Exercise goal
Only one stretch of the records below should be repeated. It starts with the line containing "Recipe: [134,209,165,240] ->" and goes on through the line containing "clean.docx: [775,210,821,268] ->", exactly as written.

[Stored data]
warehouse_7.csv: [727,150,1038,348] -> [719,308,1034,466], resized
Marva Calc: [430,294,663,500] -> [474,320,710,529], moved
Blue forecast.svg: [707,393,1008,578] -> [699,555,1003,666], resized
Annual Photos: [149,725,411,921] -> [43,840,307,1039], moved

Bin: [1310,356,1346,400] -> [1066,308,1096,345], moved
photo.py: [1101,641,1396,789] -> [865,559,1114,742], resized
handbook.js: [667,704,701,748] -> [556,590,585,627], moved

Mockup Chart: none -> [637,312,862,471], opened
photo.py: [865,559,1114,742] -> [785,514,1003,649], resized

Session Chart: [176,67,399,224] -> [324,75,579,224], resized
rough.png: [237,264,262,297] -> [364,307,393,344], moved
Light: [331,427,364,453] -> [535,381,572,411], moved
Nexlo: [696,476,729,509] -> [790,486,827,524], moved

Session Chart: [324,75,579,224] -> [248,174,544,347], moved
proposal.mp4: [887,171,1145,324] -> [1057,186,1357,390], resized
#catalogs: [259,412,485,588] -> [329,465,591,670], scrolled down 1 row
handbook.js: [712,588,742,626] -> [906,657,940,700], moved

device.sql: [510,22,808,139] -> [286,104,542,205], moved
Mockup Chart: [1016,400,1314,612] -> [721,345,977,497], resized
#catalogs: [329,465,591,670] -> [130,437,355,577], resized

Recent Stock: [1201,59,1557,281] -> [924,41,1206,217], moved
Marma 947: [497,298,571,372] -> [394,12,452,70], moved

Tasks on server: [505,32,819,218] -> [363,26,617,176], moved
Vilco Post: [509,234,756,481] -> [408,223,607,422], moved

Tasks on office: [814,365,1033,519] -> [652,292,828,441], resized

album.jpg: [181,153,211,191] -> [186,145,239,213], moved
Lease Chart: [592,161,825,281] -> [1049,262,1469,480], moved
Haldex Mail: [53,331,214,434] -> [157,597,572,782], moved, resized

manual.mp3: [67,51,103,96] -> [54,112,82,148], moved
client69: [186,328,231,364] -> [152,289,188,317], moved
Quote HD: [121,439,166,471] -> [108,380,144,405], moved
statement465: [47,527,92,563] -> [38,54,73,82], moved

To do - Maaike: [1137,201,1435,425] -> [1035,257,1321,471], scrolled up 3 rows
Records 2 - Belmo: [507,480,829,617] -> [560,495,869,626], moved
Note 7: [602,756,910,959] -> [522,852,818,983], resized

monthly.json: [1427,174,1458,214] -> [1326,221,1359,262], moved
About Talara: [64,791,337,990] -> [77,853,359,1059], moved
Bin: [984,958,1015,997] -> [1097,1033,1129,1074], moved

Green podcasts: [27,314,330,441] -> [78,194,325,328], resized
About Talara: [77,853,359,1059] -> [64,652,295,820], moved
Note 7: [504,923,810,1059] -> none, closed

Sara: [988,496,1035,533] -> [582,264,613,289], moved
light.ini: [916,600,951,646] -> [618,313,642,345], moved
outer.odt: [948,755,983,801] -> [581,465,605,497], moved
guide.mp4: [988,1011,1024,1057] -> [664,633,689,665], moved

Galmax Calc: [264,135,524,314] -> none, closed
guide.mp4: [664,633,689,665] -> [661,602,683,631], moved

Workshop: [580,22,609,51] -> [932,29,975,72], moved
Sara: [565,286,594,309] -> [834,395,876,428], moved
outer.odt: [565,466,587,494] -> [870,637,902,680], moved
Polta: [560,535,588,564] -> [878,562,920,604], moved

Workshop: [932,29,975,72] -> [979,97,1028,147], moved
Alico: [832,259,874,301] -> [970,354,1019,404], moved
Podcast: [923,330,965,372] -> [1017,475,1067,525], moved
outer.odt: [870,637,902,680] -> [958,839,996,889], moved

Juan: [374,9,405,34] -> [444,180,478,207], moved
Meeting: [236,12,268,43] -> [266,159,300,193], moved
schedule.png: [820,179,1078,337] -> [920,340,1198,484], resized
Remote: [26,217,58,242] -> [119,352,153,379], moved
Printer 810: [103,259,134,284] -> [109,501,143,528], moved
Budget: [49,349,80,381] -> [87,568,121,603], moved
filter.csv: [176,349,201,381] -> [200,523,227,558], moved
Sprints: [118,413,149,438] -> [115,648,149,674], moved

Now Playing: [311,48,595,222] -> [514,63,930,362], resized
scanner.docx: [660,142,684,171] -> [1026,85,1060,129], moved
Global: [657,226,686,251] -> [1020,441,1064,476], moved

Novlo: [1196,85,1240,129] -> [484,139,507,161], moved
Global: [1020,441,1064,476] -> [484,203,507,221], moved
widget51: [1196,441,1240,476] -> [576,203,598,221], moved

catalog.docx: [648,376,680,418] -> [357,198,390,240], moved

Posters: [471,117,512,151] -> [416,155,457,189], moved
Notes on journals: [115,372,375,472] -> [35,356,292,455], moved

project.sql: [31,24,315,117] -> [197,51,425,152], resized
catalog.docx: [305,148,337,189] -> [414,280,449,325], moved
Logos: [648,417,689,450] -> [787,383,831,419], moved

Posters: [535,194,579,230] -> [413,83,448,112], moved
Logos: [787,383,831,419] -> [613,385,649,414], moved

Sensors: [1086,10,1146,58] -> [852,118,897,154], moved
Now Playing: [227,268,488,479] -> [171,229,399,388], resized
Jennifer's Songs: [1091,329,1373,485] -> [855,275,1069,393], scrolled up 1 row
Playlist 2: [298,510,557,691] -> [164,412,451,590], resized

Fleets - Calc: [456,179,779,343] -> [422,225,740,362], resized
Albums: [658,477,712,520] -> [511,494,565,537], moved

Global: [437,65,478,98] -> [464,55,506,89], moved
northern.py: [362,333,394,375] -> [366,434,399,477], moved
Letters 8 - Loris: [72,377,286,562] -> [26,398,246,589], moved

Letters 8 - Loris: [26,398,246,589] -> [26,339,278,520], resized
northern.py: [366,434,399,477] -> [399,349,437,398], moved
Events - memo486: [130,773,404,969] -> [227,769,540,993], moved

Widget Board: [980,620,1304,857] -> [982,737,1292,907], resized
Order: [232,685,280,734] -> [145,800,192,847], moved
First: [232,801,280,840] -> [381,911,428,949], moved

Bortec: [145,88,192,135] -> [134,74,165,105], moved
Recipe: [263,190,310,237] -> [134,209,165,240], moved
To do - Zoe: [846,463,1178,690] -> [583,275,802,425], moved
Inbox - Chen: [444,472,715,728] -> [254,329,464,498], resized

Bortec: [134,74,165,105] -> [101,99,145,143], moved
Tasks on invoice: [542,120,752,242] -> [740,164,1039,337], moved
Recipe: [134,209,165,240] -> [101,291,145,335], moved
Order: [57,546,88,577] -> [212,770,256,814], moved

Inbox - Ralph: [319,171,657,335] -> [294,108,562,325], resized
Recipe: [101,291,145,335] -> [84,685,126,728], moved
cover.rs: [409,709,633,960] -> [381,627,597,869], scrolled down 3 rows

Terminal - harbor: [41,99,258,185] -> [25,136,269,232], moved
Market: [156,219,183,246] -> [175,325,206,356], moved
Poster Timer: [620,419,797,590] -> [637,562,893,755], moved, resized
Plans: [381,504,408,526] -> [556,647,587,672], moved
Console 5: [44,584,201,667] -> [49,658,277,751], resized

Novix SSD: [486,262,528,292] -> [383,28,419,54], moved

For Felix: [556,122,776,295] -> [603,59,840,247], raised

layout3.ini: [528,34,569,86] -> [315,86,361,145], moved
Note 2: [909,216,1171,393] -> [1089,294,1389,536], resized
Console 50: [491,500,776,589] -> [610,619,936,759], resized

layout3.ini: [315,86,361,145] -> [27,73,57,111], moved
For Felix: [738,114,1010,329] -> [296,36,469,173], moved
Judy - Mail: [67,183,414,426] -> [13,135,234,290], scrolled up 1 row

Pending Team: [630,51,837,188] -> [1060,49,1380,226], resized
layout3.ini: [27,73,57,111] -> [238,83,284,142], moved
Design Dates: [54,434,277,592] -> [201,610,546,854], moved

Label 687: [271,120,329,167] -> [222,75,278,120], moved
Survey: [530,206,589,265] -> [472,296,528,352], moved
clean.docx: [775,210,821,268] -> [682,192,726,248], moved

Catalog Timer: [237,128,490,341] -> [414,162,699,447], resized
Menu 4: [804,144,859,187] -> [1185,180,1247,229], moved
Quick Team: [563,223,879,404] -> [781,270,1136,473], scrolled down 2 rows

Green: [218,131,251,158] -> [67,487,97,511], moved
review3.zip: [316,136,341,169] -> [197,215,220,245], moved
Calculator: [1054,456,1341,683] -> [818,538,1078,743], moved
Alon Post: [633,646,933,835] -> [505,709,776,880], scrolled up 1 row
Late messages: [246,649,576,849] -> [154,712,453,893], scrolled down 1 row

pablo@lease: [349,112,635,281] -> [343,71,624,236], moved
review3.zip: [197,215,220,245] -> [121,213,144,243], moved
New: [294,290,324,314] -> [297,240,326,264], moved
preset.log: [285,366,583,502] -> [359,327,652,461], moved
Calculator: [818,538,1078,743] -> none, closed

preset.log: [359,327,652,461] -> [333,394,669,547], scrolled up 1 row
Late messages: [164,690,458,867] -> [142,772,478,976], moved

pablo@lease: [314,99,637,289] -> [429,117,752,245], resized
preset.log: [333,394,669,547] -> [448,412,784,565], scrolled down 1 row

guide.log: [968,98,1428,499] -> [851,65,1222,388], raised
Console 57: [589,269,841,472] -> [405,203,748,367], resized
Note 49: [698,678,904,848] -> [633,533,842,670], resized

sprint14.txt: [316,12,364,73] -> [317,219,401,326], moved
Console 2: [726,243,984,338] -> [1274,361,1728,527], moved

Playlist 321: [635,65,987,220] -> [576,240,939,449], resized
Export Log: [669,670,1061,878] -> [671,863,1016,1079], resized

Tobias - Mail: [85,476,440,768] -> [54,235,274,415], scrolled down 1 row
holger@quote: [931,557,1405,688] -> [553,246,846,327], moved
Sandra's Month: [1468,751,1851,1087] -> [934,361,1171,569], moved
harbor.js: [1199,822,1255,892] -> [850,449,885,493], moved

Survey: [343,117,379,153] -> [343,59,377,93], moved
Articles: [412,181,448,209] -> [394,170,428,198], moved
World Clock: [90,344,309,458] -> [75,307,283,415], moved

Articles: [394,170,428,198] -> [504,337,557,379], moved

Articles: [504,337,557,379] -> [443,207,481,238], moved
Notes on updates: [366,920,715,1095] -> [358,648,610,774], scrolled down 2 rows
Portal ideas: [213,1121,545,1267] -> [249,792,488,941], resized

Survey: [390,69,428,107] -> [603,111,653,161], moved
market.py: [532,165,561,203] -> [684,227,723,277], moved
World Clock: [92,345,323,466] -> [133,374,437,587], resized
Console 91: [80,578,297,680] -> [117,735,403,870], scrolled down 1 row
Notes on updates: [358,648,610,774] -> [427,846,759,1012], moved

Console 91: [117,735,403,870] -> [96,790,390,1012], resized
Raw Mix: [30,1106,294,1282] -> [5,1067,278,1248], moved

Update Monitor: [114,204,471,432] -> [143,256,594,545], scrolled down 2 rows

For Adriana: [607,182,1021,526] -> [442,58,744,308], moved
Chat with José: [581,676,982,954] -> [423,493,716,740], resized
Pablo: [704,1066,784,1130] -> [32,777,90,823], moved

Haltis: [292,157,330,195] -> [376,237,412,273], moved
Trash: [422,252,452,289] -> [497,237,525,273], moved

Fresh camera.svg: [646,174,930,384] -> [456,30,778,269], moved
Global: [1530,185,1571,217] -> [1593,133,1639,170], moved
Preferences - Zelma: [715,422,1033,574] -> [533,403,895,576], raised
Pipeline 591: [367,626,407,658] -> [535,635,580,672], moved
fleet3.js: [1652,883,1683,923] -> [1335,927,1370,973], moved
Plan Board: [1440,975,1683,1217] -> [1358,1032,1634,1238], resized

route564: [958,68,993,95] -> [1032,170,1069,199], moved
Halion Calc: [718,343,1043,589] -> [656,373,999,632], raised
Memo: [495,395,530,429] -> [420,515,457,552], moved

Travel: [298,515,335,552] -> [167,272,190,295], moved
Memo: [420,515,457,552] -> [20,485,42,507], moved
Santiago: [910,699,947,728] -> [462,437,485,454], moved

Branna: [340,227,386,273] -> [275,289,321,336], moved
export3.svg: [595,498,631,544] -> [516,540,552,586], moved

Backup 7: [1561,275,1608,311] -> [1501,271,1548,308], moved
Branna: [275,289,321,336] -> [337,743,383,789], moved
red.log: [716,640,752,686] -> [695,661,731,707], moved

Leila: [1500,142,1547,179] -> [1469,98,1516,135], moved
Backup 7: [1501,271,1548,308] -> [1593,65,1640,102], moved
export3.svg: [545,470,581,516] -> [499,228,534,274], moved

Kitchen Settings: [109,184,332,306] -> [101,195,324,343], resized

Finished exercise
Recipe: [134,209,165,240] -> [101,291,145,335], moved
Order: [57,546,88,577] -> [212,770,256,814], moved

Inbox - Ralph: [319,171,657,335] -> [294,108,562,325], resized
Recipe: [101,291,145,335] -> [84,685,126,728], moved
cover.rs: [409,709,633,960] -> [381,627,597,869], scrolled down 3 rows

Terminal - harbor: [41,99,258,185] -> [25,136,269,232], moved
Market: [156,219,183,246] -> [175,325,206,356], moved
Poster Timer: [620,419,797,590] -> [637,562,893,755], moved, resized
Plans: [381,504,408,526] -> [556,647,587,672], moved
Console 5: [44,584,201,667] -> [49,658,277,751], resized

Novix SSD: [486,262,528,292] -> [383,28,419,54], moved

For Felix: [556,122,776,295] -> [603,59,840,247], raised

layout3.ini: [528,34,569,86] -> [315,86,361,145], moved
Note 2: [909,216,1171,393] -> [1089,294,1389,536], resized
Console 50: [491,500,776,589] -> [610,619,936,759], resized

layout3.ini: [315,86,361,145] -> [27,73,57,111], moved
For Felix: [738,114,1010,329] -> [296,36,469,173], moved
Judy - Mail: [67,183,414,426] -> [13,135,234,290], scrolled up 1 row

Pending Team: [630,51,837,188] -> [1060,49,1380,226], resized
layout3.ini: [27,73,57,111] -> [238,83,284,142], moved
Design Dates: [54,434,277,592] -> [201,610,546,854], moved

Label 687: [271,120,329,167] -> [222,75,278,120], moved
Survey: [530,206,589,265] -> [472,296,528,352], moved
clean.docx: [775,210,821,268] -> [682,192,726,248], moved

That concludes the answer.